----- PROVIDED ENTRIES
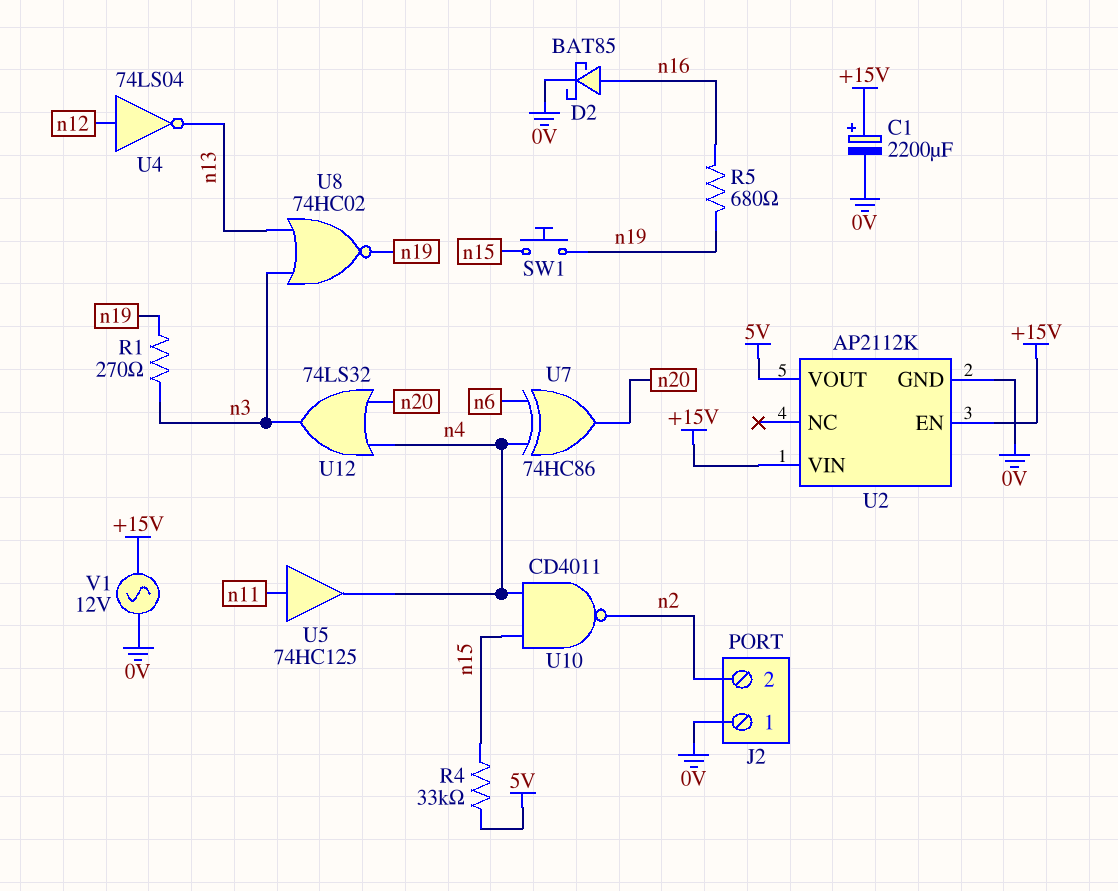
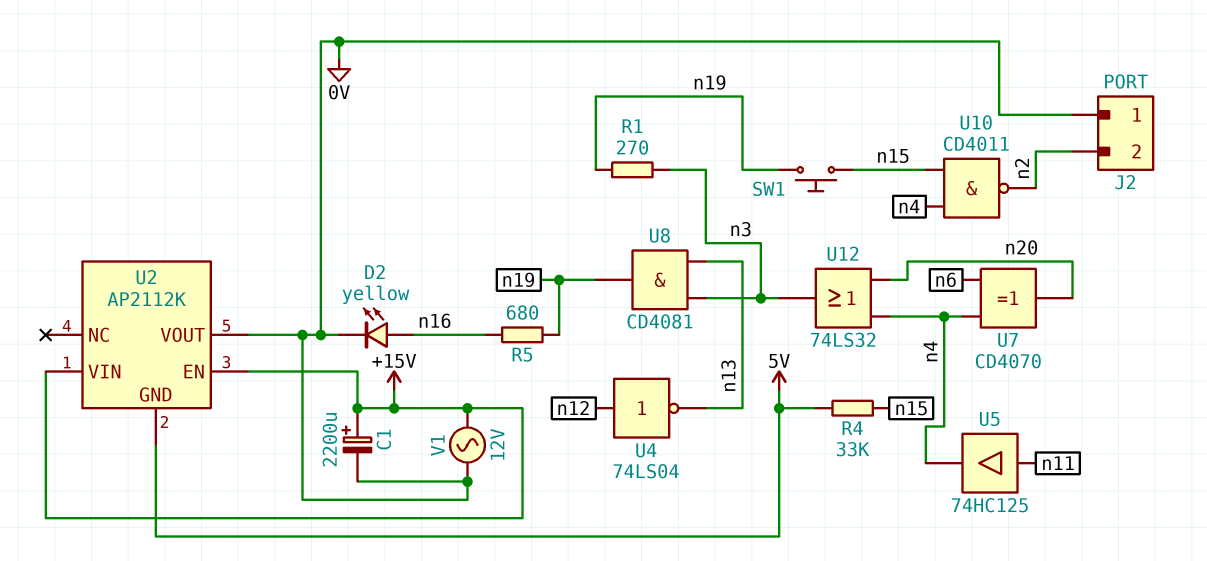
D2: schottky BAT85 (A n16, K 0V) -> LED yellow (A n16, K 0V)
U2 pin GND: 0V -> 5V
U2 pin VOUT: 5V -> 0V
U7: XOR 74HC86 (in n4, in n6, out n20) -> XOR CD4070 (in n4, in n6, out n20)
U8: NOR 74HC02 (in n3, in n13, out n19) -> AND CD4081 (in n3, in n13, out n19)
----------
#### PROBLEM TO SOLVE
Leave out the pictures and repeat exactly the lines from the start of the material through the line that contains "U7: XOR 74HC86", both included.

#### ANSWER AREA
D2: schottky BAT85 (A n16, K 0V) -> LED yellow (A n16, K 0V)
U2 pin GND: 0V -> 5V
U2 pin VOUT: 5V -> 0V
U7: XOR 74HC86 (in n4, in n6, out n20) -> XOR CD4070 (in n4, in n6, out n20)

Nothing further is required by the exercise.